● **How to complete this task**
Using the data below, return the stretch from the line that contains "camera: 135 degrees left, 5 degrees up" through the line that contains "blue spray bottle [484,98,524,184] -> none", both included, exactly as it stands and nothing beyond it.

● **Records for the exercise**
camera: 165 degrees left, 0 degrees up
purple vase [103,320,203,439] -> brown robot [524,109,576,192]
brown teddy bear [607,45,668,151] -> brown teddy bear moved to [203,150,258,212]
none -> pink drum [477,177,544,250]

--

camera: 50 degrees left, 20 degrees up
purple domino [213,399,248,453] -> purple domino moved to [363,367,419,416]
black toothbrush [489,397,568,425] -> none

---

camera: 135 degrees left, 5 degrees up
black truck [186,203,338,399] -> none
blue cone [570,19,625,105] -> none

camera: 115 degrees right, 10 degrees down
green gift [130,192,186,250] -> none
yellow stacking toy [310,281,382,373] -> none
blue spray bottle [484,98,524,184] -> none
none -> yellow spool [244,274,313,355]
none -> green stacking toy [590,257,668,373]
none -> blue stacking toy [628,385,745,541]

● **Output of the exercise**
camera: 135 degrees left, 5 degrees up
black truck [186,203,338,399] -> none
blue cone [570,19,625,105] -> none

camera: 115 degrees right, 10 degrees down
green gift [130,192,186,250] -> none
yellow stacking toy [310,281,382,373] -> none
blue spray bottle [484,98,524,184] -> none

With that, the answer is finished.